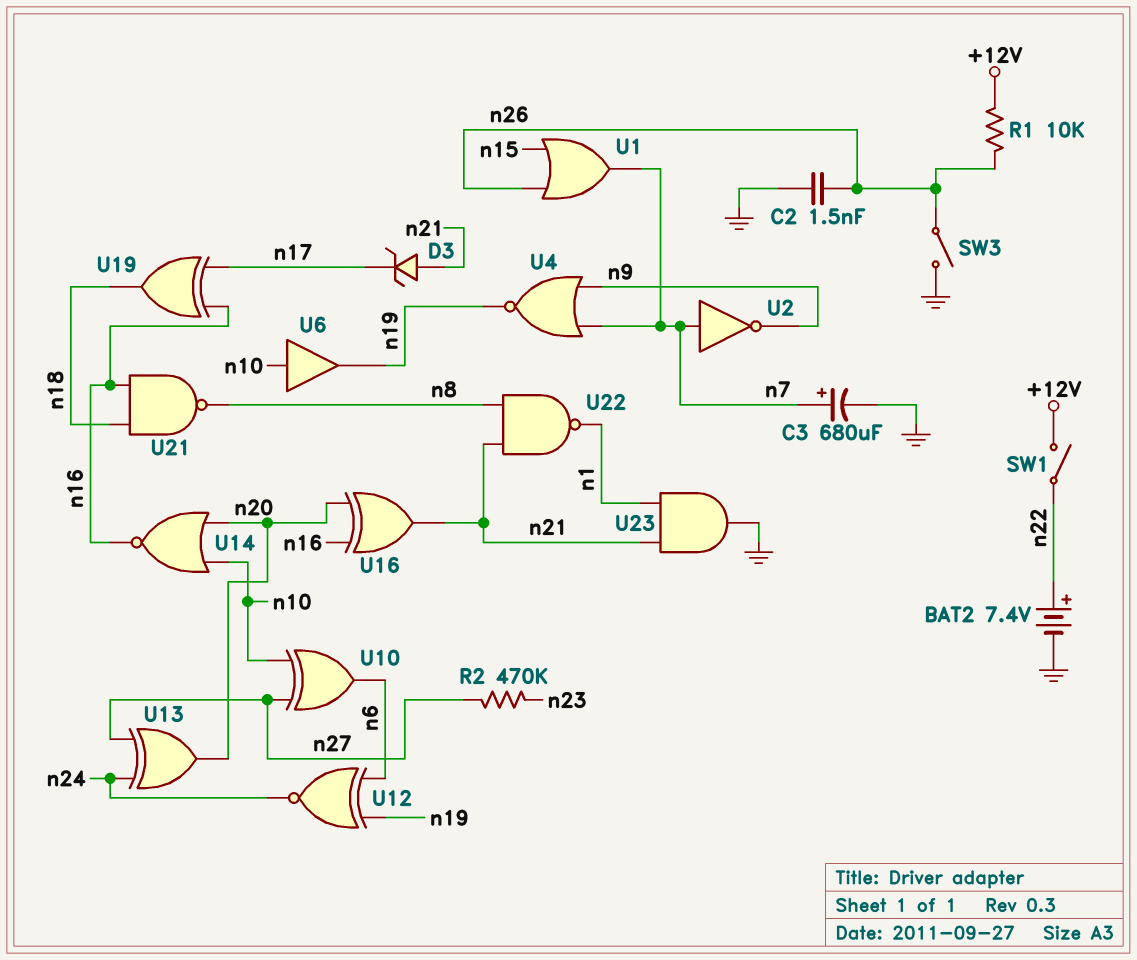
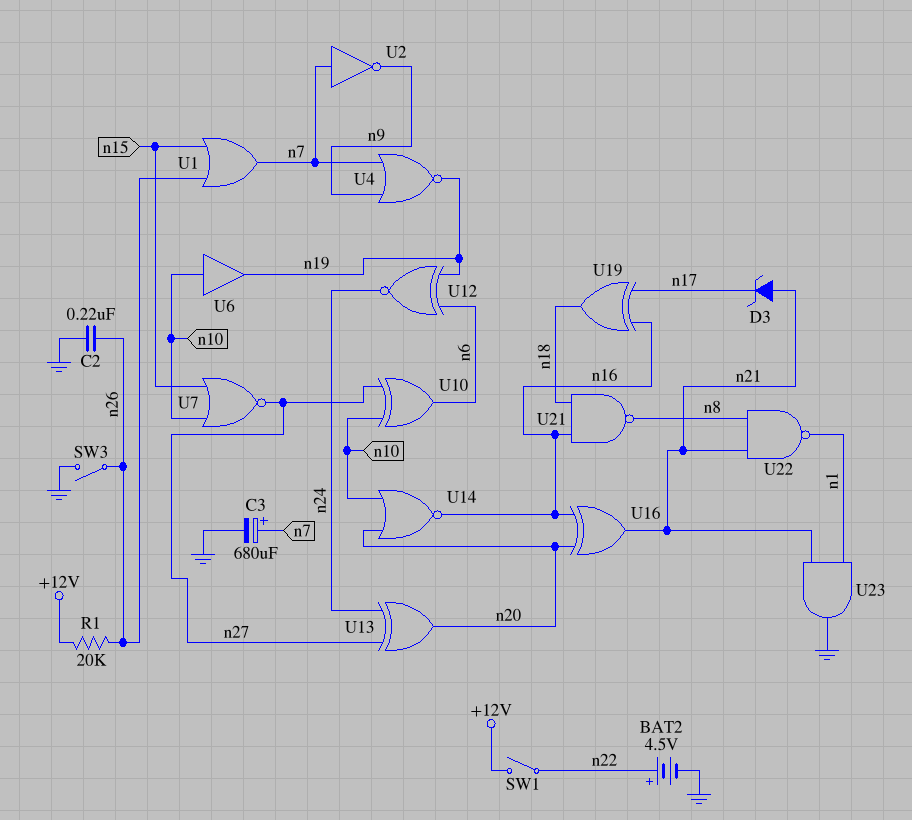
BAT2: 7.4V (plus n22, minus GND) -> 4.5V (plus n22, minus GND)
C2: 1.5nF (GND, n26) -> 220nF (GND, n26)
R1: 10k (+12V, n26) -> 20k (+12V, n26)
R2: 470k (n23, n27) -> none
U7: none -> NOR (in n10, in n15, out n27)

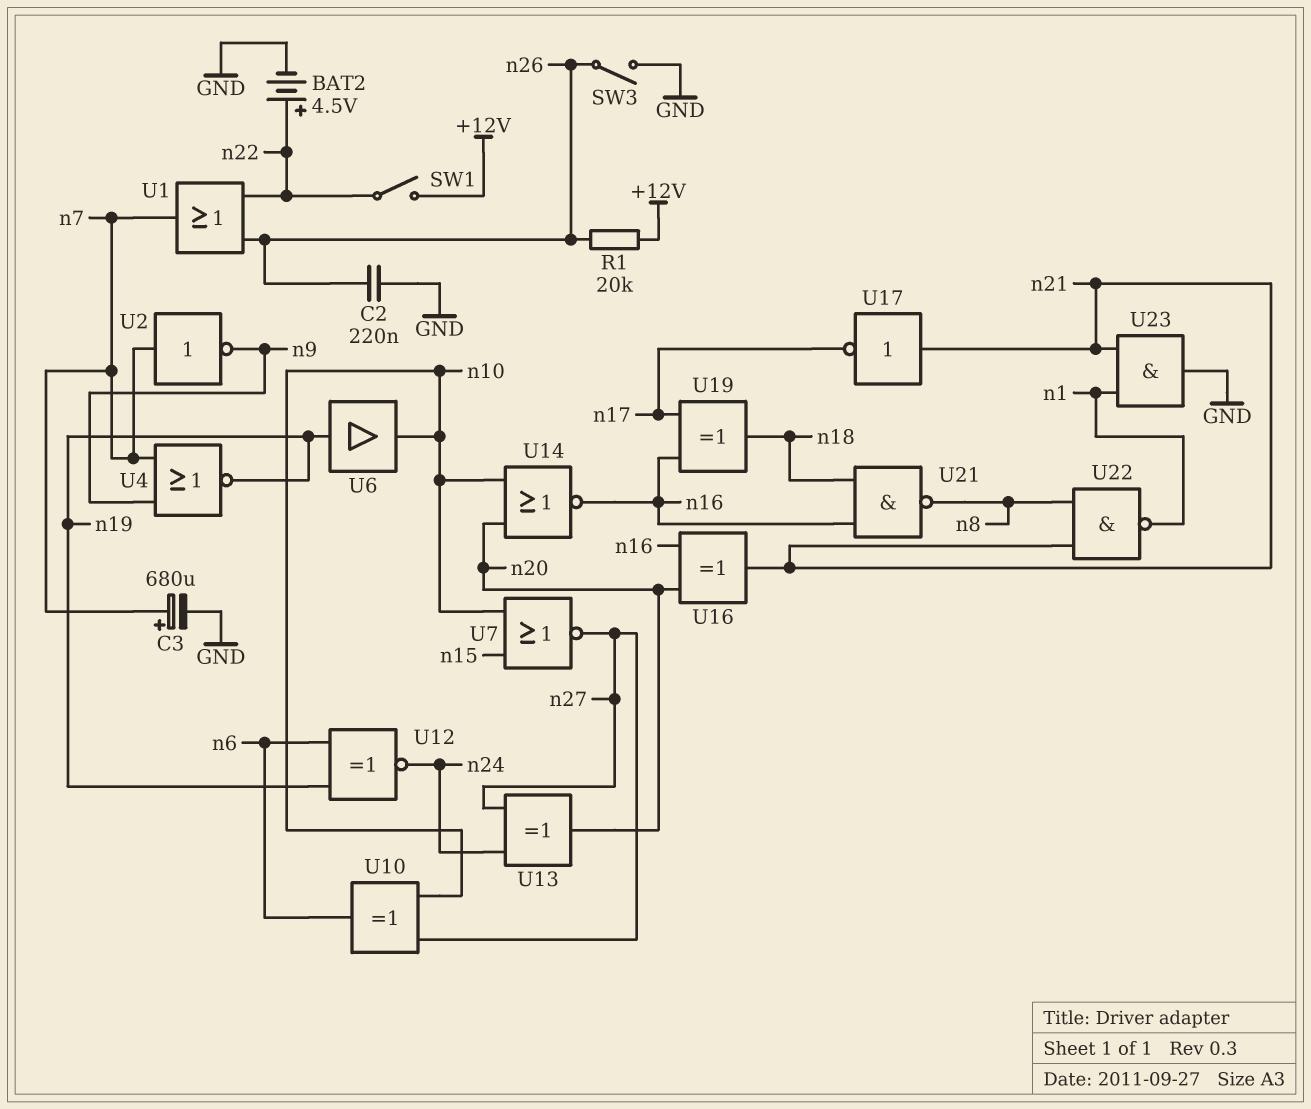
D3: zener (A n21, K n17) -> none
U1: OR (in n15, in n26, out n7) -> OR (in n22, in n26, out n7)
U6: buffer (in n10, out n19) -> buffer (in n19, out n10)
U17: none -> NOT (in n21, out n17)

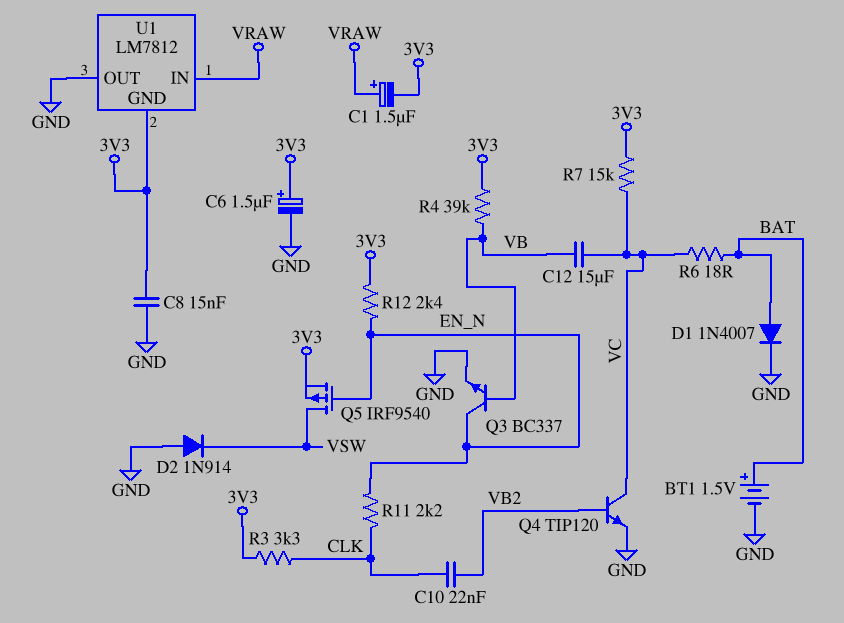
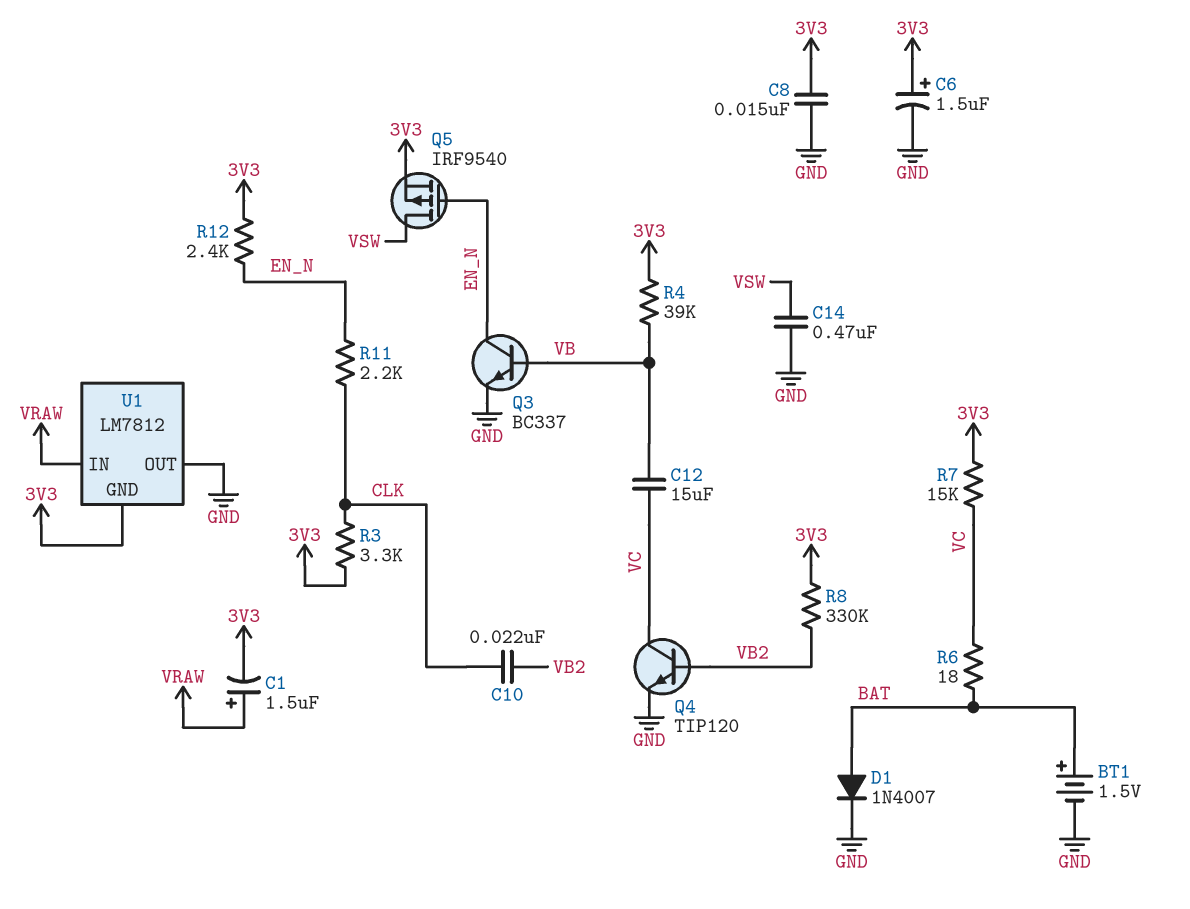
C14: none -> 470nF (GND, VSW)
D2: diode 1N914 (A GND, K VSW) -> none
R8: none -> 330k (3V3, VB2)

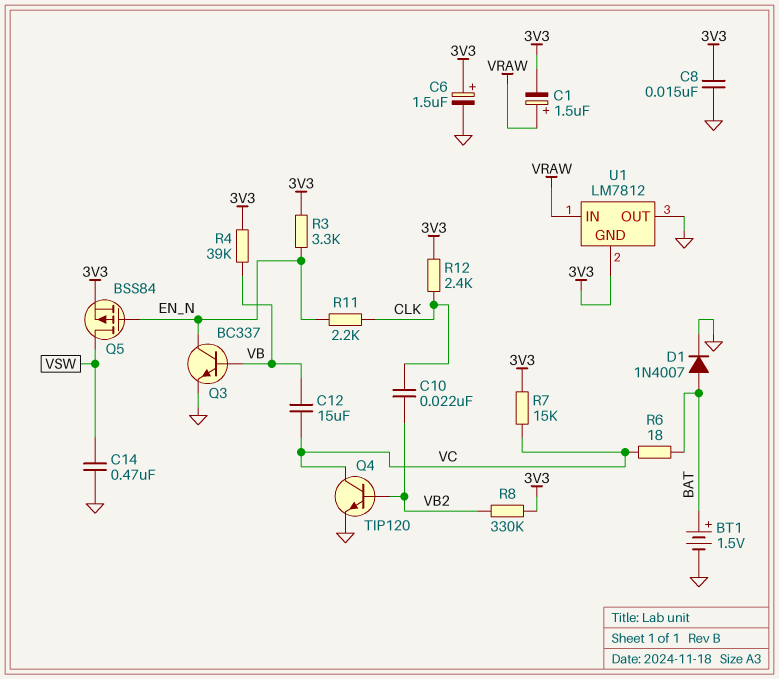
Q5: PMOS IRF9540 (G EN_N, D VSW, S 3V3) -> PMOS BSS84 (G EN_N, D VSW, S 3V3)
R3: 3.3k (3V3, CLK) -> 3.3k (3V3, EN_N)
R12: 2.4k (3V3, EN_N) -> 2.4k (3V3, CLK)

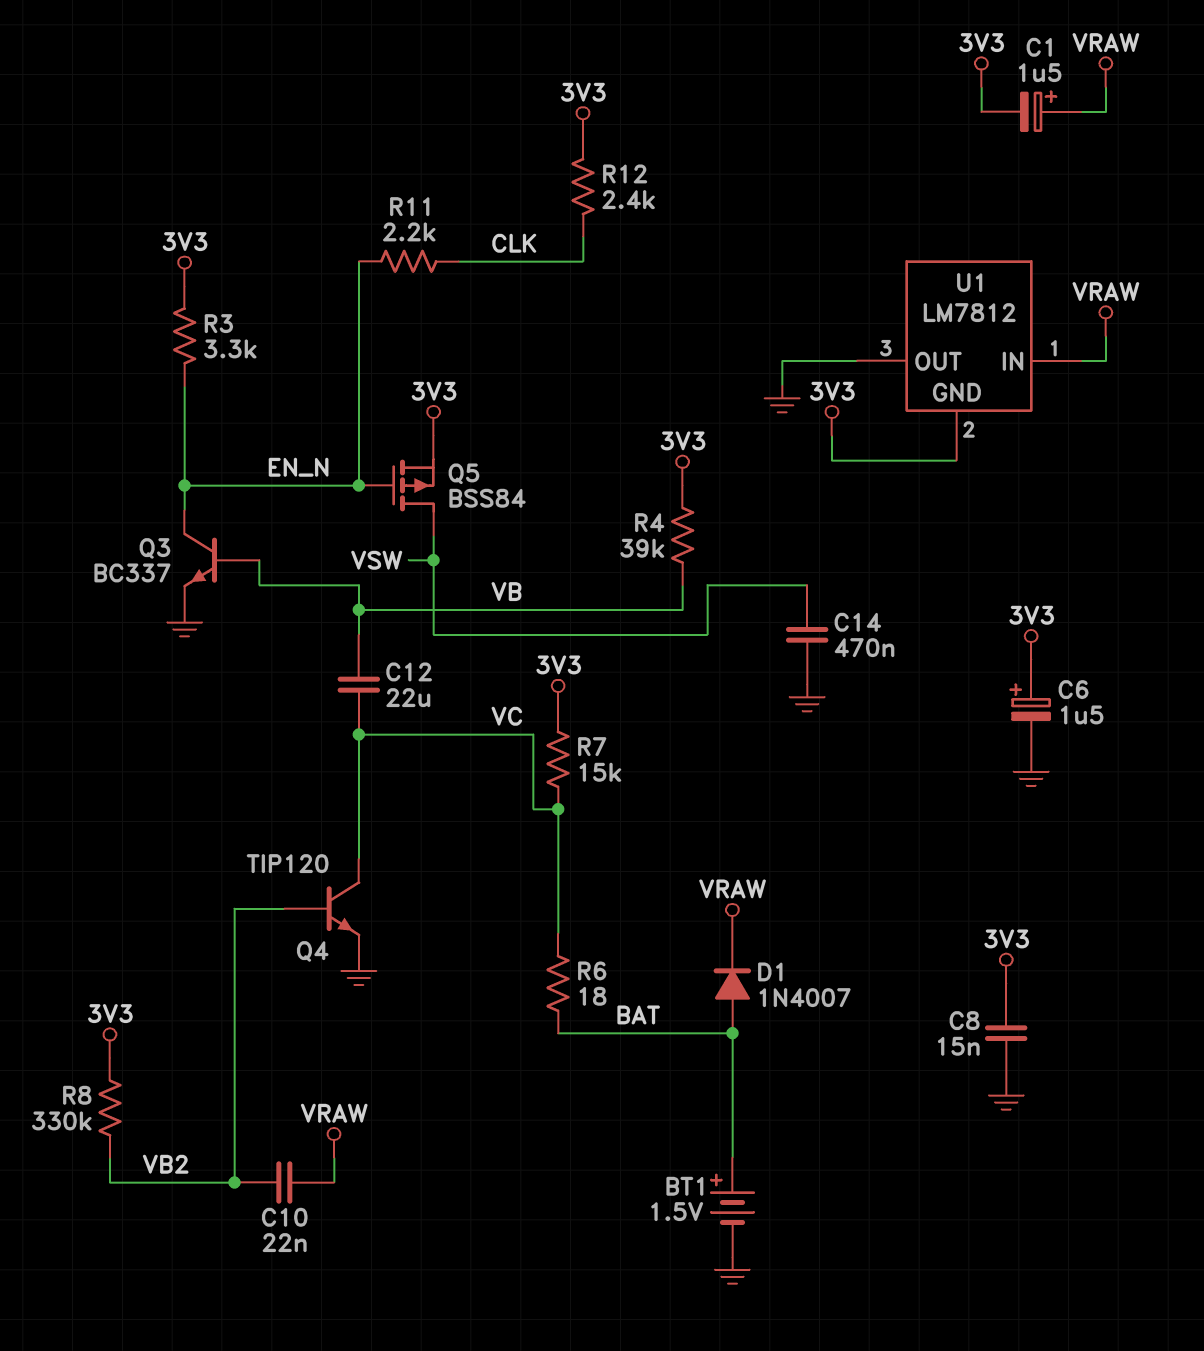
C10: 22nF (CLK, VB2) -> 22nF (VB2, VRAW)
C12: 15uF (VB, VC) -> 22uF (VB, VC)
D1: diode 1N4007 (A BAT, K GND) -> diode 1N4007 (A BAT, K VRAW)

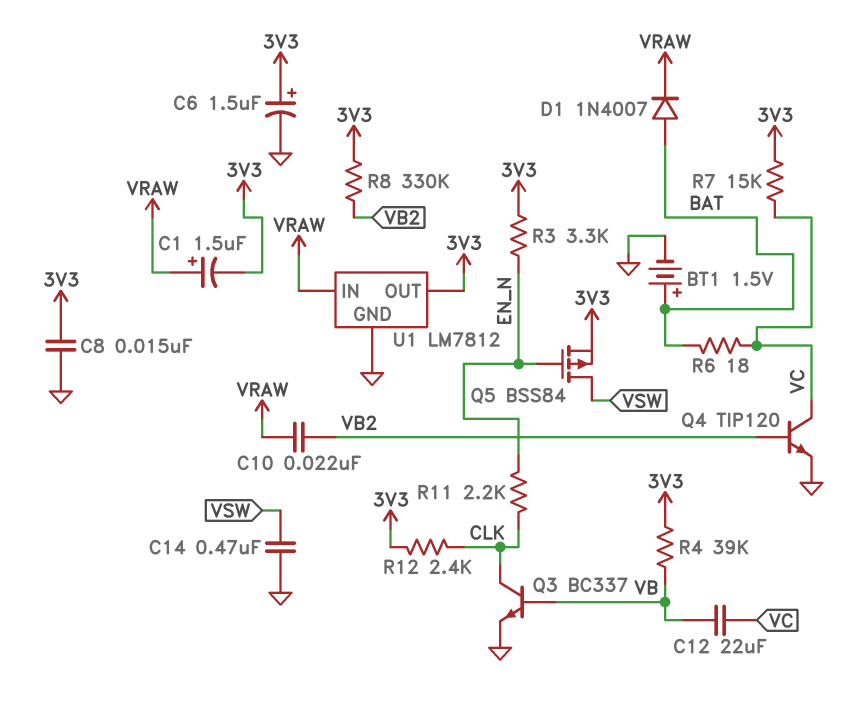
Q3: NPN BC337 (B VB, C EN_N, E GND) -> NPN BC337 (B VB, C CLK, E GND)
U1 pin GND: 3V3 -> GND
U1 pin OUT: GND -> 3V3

+ + + +

• _EXERCISE OBJECTIVE_
Without reproducing any picture, repeat exactly the lines from the one containing "D2: diode 1N914 (A GND, K VSW) -> none" through the last line of the material above, both ends included.

• _ANSWER SECTION_
D2: diode 1N914 (A GND, K VSW) -> none
R8: none -> 330k (3V3, VB2)

Q5: PMOS IRF9540 (G EN_N, D VSW, S 3V3) -> PMOS BSS84 (G EN_N, D VSW, S 3V3)
R3: 3.3k (3V3, CLK) -> 3.3k (3V3, EN_N)
R12: 2.4k (3V3, EN_N) -> 2.4k (3V3, CLK)

C10: 22nF (CLK, VB2) -> 22nF (VB2, VRAW)
C12: 15uF (VB, VC) -> 22uF (VB, VC)
D1: diode 1N4007 (A BAT, K GND) -> diode 1N4007 (A BAT, K VRAW)

Q3: NPN BC337 (B VB, C EN_N, E GND) -> NPN BC337 (B VB, C CLK, E GND)
U1 pin GND: 3V3 -> GND
U1 pin OUT: GND -> 3V3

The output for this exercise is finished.